Items from a dataset:
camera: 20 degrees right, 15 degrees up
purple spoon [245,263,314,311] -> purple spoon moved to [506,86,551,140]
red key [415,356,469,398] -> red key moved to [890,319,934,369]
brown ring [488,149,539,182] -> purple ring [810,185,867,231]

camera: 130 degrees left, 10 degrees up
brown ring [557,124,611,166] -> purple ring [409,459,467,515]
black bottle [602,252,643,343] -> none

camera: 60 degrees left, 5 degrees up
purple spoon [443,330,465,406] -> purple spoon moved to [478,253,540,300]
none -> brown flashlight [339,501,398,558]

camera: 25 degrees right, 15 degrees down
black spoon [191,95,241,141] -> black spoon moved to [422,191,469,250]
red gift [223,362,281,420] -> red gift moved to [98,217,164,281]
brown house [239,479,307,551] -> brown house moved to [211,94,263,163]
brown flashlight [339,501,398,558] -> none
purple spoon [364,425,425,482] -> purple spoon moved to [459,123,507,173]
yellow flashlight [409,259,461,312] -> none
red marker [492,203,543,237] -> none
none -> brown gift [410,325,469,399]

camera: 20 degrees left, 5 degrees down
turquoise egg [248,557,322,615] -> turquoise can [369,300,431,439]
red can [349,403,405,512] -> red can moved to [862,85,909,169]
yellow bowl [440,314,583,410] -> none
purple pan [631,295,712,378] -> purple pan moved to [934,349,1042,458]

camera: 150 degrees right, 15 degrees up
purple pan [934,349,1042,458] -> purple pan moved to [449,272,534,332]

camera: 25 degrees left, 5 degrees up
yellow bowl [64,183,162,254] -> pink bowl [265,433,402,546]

» TASK TO CARRY OUT: The records above must be retyped in full, exactly as written.

» EXERCISE OUTPUT:
camera: 20 degrees right, 15 degrees up
purple spoon [245,263,314,311] -> purple spoon moved to [506,86,551,140]
red key [415,356,469,398] -> red key moved to [890,319,934,369]
brown ring [488,149,539,182] -> purple ring [810,185,867,231]

camera: 130 degrees left, 10 degrees up
brown ring [557,124,611,166] -> purple ring [409,459,467,515]
black bottle [602,252,643,343] -> none

camera: 60 degrees left, 5 degrees up
purple spoon [443,330,465,406] -> purple spoon moved to [478,253,540,300]
none -> brown flashlight [339,501,398,558]

camera: 25 degrees right, 15 degrees down
black spoon [191,95,241,141] -> black spoon moved to [422,191,469,250]
red gift [223,362,281,420] -> red gift moved to [98,217,164,281]
brown house [239,479,307,551] -> brown house moved to [211,94,263,163]
brown flashlight [339,501,398,558] -> none
purple spoon [364,425,425,482] -> purple spoon moved to [459,123,507,173]
yellow flashlight [409,259,461,312] -> none
red marker [492,203,543,237] -> none
none -> brown gift [410,325,469,399]

camera: 20 degrees left, 5 degrees down
turquoise egg [248,557,322,615] -> turquoise can [369,300,431,439]
red can [349,403,405,512] -> red can moved to [862,85,909,169]
yellow bowl [440,314,583,410] -> none
purple pan [631,295,712,378] -> purple pan moved to [934,349,1042,458]

camera: 150 degrees right, 15 degrees up
purple pan [934,349,1042,458] -> purple pan moved to [449,272,534,332]

camera: 25 degrees left, 5 degrees up
yellow bowl [64,183,162,254] -> pink bowl [265,433,402,546]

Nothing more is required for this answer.